## WHAT THE TASK ASKS
Your job is to set down the stretch of entries that opens with the line containing "purple round brick L2:M3" and closes with the line containing "yellow brick C8:D8". Keep both end lines, copy each exactly, and add nothing.

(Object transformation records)
──────

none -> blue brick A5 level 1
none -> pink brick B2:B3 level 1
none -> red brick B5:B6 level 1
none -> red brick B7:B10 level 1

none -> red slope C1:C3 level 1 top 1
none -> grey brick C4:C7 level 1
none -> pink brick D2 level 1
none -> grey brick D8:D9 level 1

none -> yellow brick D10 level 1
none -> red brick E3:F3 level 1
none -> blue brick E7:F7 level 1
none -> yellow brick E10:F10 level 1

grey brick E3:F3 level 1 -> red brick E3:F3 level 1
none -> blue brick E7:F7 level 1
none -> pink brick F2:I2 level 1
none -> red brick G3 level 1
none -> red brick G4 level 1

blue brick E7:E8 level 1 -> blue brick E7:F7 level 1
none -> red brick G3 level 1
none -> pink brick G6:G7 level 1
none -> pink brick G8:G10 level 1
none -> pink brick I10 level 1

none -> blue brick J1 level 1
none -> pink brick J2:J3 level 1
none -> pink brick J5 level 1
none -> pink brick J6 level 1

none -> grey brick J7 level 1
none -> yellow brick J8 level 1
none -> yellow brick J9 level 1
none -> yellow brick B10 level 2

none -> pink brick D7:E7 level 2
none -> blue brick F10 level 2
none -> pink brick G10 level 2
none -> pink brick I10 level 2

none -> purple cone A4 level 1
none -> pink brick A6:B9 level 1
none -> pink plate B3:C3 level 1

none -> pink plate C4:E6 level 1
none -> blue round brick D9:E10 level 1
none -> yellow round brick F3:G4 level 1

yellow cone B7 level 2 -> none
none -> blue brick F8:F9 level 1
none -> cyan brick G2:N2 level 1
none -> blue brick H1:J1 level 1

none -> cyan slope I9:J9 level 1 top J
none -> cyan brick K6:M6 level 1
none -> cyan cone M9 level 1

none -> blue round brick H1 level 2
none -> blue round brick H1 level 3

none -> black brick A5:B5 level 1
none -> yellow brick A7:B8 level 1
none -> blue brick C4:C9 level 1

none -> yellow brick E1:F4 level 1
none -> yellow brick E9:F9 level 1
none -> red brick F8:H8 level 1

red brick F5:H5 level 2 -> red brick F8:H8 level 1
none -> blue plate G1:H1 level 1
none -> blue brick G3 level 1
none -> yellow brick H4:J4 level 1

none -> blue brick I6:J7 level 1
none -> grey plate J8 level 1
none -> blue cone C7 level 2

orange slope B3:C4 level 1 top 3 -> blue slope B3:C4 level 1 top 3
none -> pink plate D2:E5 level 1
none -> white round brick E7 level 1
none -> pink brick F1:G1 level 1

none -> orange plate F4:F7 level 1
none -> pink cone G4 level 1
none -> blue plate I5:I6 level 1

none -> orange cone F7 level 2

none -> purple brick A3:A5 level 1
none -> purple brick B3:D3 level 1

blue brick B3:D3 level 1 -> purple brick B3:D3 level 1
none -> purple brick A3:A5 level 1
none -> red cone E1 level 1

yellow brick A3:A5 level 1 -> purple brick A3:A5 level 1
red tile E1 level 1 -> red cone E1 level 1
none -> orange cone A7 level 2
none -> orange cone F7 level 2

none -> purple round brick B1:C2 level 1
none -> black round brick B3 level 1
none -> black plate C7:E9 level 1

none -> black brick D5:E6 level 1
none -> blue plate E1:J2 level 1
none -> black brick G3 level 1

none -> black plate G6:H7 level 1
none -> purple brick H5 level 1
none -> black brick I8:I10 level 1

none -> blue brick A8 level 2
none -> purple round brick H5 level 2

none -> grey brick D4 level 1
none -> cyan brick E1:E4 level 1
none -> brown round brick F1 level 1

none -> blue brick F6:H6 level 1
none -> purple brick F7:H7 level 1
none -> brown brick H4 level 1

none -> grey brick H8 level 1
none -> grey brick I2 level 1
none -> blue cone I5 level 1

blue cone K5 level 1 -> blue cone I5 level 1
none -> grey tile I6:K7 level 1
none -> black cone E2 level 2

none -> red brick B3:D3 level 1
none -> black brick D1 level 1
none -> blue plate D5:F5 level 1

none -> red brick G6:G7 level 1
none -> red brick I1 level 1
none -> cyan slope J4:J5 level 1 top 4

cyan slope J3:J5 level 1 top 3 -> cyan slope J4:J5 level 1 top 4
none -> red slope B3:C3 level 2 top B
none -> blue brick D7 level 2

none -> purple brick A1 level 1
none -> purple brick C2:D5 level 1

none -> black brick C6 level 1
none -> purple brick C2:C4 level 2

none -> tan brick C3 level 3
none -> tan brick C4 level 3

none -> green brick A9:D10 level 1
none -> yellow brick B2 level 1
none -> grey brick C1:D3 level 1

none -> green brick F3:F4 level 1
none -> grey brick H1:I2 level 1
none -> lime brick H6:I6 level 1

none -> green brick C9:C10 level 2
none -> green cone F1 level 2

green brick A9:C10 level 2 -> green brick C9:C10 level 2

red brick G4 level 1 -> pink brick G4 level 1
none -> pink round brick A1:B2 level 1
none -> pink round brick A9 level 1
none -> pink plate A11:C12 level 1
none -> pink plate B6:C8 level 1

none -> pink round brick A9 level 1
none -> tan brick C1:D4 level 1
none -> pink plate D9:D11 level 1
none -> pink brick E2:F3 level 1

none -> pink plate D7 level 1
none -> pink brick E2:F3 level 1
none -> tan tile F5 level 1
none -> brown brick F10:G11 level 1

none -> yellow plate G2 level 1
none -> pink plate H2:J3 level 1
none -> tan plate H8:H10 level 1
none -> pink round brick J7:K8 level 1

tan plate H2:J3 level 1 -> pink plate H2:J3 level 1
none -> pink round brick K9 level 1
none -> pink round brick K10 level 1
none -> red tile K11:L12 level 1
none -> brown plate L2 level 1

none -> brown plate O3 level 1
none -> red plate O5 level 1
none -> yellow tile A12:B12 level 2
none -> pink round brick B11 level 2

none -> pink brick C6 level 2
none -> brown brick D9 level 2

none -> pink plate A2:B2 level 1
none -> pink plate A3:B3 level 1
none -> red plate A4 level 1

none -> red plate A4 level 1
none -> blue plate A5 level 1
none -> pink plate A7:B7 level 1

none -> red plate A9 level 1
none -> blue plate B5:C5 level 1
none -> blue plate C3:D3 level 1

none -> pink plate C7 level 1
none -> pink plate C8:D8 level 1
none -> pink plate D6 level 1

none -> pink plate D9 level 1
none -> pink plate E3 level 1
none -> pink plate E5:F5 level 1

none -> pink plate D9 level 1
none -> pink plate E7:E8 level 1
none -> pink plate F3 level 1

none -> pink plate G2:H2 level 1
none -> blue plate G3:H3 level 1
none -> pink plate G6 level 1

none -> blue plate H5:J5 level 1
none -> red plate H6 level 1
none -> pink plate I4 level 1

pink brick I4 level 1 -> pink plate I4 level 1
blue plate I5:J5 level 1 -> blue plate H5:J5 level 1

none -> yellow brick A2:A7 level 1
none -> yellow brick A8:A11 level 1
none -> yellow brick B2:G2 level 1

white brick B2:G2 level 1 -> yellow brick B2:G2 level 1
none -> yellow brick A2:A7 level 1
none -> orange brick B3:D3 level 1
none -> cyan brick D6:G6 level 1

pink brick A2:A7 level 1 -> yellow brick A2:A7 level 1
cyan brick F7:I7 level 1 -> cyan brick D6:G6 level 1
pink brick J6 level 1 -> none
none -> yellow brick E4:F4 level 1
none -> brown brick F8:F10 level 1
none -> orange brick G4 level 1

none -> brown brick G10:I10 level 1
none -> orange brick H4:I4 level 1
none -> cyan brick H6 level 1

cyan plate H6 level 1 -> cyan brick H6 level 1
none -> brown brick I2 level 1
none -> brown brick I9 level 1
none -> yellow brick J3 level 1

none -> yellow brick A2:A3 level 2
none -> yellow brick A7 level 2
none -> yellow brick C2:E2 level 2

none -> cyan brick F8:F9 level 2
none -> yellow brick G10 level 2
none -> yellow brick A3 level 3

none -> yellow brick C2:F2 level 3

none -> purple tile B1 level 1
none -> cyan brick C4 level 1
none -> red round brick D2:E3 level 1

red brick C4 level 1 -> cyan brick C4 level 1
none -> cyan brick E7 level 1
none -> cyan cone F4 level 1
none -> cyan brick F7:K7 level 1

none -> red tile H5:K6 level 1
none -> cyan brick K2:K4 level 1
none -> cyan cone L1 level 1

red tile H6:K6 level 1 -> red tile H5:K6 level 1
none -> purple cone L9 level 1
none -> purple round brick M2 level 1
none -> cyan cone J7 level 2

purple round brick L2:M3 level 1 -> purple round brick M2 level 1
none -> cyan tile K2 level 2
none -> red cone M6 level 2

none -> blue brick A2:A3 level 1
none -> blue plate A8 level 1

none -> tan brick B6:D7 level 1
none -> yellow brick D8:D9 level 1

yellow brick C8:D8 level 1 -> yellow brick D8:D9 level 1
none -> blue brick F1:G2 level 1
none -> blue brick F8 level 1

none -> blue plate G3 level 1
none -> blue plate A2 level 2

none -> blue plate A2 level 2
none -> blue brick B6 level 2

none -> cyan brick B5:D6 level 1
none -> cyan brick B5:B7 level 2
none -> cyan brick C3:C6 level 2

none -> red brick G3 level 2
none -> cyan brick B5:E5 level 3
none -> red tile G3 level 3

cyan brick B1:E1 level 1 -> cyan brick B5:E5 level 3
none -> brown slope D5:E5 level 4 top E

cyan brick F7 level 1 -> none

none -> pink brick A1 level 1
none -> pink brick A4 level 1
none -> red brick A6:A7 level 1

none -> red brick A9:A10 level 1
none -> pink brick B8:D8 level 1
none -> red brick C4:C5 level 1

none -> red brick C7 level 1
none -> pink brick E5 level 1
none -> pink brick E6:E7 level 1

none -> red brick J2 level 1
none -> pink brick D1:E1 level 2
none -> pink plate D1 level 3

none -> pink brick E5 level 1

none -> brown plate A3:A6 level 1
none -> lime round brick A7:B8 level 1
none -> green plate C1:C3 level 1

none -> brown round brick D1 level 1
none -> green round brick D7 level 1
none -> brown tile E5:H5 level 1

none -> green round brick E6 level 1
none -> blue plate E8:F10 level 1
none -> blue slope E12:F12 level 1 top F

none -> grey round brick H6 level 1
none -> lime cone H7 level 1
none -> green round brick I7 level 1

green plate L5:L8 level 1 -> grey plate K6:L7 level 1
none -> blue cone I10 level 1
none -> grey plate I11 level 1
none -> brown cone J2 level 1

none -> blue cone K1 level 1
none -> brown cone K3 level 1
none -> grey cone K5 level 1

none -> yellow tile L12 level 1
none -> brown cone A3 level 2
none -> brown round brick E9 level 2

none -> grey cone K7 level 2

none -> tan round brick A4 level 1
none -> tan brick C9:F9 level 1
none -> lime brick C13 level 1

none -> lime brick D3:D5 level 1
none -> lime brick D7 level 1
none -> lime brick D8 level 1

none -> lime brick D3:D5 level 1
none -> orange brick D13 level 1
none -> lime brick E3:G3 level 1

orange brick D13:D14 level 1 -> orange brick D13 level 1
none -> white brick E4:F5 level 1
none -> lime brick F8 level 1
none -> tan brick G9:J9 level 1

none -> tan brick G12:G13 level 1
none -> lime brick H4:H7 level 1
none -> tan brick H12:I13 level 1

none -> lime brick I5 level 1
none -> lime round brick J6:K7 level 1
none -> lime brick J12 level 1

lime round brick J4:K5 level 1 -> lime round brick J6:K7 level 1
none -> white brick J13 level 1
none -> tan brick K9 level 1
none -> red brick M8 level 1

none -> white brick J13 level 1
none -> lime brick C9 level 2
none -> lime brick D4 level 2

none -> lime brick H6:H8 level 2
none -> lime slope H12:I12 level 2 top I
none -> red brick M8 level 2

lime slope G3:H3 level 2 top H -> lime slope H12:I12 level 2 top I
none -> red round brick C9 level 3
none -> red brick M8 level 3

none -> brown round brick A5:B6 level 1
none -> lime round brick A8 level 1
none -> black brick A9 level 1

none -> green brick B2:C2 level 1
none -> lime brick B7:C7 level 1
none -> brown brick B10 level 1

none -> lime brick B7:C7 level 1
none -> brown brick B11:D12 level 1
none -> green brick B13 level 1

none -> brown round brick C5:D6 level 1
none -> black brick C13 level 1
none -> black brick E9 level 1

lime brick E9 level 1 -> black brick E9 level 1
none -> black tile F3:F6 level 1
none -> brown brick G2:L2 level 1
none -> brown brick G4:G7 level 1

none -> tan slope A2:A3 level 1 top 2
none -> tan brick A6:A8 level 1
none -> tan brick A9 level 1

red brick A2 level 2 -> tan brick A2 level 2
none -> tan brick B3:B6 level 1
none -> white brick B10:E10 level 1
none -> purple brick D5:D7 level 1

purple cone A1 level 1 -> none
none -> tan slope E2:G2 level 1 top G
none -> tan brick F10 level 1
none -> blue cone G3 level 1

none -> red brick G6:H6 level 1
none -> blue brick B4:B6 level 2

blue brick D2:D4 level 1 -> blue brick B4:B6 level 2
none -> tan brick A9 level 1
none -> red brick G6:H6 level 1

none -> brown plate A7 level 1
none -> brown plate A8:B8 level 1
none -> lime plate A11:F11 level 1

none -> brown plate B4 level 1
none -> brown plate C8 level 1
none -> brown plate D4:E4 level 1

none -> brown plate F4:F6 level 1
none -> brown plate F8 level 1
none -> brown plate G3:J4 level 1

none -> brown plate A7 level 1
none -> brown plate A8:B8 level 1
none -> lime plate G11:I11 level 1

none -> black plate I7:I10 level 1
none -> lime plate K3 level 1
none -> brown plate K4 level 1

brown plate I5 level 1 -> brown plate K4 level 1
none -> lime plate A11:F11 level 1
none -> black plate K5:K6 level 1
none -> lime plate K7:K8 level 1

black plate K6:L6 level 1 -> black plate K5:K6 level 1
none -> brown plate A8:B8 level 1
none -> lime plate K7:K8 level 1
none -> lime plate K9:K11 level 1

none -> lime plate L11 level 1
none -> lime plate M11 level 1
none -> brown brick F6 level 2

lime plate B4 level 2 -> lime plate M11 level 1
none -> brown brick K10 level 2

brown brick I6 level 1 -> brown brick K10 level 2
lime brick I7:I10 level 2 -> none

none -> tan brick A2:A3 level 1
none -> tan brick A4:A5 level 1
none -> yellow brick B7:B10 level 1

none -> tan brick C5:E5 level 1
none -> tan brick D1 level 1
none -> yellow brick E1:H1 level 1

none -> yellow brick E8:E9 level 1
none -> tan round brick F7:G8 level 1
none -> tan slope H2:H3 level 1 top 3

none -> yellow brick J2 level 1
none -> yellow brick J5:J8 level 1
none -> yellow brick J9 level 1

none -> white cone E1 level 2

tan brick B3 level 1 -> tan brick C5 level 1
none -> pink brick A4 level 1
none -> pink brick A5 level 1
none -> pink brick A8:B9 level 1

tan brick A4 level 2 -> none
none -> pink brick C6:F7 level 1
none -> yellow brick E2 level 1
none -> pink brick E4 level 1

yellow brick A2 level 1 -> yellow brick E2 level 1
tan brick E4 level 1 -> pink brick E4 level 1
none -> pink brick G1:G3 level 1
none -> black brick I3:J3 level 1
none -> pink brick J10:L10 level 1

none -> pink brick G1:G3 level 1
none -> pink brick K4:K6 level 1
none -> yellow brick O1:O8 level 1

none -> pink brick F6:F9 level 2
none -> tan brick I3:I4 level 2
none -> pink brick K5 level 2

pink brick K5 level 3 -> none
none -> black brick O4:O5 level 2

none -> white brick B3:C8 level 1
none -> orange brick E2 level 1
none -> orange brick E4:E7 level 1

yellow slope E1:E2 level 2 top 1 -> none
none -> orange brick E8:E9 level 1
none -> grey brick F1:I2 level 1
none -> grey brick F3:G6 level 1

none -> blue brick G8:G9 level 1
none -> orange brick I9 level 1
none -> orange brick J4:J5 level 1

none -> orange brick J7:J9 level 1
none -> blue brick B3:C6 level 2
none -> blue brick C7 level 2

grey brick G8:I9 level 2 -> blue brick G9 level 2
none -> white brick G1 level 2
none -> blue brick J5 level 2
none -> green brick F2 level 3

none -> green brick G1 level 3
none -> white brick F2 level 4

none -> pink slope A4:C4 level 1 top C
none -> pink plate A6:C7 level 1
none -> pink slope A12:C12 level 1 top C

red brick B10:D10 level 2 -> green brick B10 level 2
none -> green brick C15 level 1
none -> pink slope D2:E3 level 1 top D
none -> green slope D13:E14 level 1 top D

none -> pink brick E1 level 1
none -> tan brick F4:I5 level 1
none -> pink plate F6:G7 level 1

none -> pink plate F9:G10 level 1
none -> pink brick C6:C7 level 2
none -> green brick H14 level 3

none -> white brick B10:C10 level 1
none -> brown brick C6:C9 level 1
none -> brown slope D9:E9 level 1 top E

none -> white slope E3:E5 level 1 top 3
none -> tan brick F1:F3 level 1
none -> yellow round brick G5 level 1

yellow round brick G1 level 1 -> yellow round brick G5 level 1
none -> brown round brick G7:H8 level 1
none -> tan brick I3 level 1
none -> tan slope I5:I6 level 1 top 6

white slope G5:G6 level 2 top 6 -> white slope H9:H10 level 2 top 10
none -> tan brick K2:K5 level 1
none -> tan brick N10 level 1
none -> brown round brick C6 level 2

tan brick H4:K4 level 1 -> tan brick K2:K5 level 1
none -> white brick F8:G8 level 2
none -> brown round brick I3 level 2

──────

## WRITTEN SOLUTION
purple round brick L2:M3 level 1 -> purple round brick M2 level 1
none -> cyan tile K2 level 2
none -> red cone M6 level 2

none -> blue brick A2:A3 level 1
none -> blue plate A8 level 1

none -> tan brick B6:D7 level 1
none -> yellow brick D8:D9 level 1

yellow brick C8:D8 level 1 -> yellow brick D8:D9 level 1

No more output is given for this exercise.